* [Exercise details]:
Give the listing again in full, exactly as it appears.

+-------+

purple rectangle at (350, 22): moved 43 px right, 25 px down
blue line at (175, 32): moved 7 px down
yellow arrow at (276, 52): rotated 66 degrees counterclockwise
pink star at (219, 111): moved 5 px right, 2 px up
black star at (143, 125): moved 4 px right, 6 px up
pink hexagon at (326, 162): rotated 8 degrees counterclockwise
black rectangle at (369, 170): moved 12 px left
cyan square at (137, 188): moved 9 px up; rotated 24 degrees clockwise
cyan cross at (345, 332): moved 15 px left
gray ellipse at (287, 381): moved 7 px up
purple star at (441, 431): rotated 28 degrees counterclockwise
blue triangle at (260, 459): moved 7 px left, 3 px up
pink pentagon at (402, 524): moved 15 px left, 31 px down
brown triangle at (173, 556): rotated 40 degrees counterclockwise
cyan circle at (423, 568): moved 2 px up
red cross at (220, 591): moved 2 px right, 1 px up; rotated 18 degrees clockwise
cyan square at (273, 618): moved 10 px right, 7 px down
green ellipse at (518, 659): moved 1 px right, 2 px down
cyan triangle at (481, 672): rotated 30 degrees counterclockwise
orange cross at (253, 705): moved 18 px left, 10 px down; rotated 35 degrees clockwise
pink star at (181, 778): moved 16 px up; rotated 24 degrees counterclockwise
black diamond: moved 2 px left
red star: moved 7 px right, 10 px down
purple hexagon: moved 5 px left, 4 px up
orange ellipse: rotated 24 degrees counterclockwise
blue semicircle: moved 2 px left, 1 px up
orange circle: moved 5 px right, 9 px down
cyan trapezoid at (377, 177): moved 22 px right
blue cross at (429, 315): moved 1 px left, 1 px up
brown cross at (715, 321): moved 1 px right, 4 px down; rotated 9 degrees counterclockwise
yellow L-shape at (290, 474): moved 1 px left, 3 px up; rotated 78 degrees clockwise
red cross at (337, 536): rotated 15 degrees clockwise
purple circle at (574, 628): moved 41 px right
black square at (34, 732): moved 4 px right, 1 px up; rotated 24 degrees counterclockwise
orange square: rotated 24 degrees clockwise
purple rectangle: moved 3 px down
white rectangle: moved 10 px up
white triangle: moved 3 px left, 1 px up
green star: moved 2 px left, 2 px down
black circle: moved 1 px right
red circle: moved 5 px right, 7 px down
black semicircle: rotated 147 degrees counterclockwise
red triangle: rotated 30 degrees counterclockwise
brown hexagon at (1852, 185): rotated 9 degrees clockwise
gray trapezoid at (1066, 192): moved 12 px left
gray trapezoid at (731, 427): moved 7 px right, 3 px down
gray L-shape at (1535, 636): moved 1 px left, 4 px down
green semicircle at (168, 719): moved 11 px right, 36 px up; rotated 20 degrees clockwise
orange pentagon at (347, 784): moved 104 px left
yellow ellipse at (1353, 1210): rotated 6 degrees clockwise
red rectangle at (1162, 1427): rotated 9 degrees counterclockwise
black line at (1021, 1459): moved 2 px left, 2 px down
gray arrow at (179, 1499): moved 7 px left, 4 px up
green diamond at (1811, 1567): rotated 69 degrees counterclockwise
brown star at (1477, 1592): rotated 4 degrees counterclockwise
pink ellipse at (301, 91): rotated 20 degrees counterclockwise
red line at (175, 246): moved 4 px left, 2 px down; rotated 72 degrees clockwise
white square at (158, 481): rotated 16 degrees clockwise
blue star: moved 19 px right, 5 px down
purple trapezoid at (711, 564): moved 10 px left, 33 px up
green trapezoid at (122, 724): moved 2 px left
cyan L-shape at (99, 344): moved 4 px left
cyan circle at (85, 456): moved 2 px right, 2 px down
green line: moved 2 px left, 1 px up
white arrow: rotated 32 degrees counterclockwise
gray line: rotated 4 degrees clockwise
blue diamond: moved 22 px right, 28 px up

+-------+

* [Solution for this exercise]:
purple rectangle at (350, 22): moved 43 px right, 25 px down
blue line at (175, 32): moved 7 px down
yellow arrow at (276, 52): rotated 66 degrees counterclockwise
pink star at (219, 111): moved 5 px right, 2 px up
black star at (143, 125): moved 4 px right, 6 px up
pink hexagon at (326, 162): rotated 8 degrees counterclockwise
black rectangle at (369, 170): moved 12 px left
cyan square at (137, 188): moved 9 px up; rotated 24 degrees clockwise
cyan cross at (345, 332): moved 15 px left
gray ellipse at (287, 381): moved 7 px up
purple star at (441, 431): rotated 28 degrees counterclockwise
blue triangle at (260, 459): moved 7 px left, 3 px up
pink pentagon at (402, 524): moved 15 px left, 31 px down
brown triangle at (173, 556): rotated 40 degrees counterclockwise
cyan circle at (423, 568): moved 2 px up
red cross at (220, 591): moved 2 px right, 1 px up; rotated 18 degrees clockwise
cyan square at (273, 618): moved 10 px right, 7 px down
green ellipse at (518, 659): moved 1 px right, 2 px down
cyan triangle at (481, 672): rotated 30 degrees counterclockwise
orange cross at (253, 705): moved 18 px left, 10 px down; rotated 35 degrees clockwise
pink star at (181, 778): moved 16 px up; rotated 24 degrees counterclockwise
black diamond: moved 2 px left
red star: moved 7 px right, 10 px down
purple hexagon: moved 5 px left, 4 px up
orange ellipse: rotated 24 degrees counterclockwise
blue semicircle: moved 2 px left, 1 px up
orange circle: moved 5 px right, 9 px down
cyan trapezoid at (377, 177): moved 22 px right
blue cross at (429, 315): moved 1 px left, 1 px up
brown cross at (715, 321): moved 1 px right, 4 px down; rotated 9 degrees counterclockwise
yellow L-shape at (290, 474): moved 1 px left, 3 px up; rotated 78 degrees clockwise
red cross at (337, 536): rotated 15 degrees clockwise
purple circle at (574, 628): moved 41 px right
black square at (34, 732): moved 4 px right, 1 px up; rotated 24 degrees counterclockwise
orange square: rotated 24 degrees clockwise
purple rectangle: moved 3 px down
white rectangle: moved 10 px up
white triangle: moved 3 px left, 1 px up
green star: moved 2 px left, 2 px down
black circle: moved 1 px right
red circle: moved 5 px right, 7 px down
black semicircle: rotated 147 degrees counterclockwise
red triangle: rotated 30 degrees counterclockwise
brown hexagon at (1852, 185): rotated 9 degrees clockwise
gray trapezoid at (1066, 192): moved 12 px left
gray trapezoid at (731, 427): moved 7 px right, 3 px down
gray L-shape at (1535, 636): moved 1 px left, 4 px down
green semicircle at (168, 719): moved 11 px right, 36 px up; rotated 20 degrees clockwise
orange pentagon at (347, 784): moved 104 px left
yellow ellipse at (1353, 1210): rotated 6 degrees clockwise
red rectangle at (1162, 1427): rotated 9 degrees counterclockwise
black line at (1021, 1459): moved 2 px left, 2 px down
gray arrow at (179, 1499): moved 7 px left, 4 px up
green diamond at (1811, 1567): rotated 69 degrees counterclockwise
brown star at (1477, 1592): rotated 4 degrees counterclockwise
pink ellipse at (301, 91): rotated 20 degrees counterclockwise
red line at (175, 246): moved 4 px left, 2 px down; rotated 72 degrees clockwise
white square at (158, 481): rotated 16 degrees clockwise
blue star: moved 19 px right, 5 px down
purple trapezoid at (711, 564): moved 10 px left, 33 px up
green trapezoid at (122, 724): moved 2 px left
cyan L-shape at (99, 344): moved 4 px left
cyan circle at (85, 456): moved 2 px right, 2 px down
green line: moved 2 px left, 1 px up
white arrow: rotated 32 degrees counterclockwise
gray line: rotated 4 degrees clockwise
blue diamond: moved 22 px right, 28 px up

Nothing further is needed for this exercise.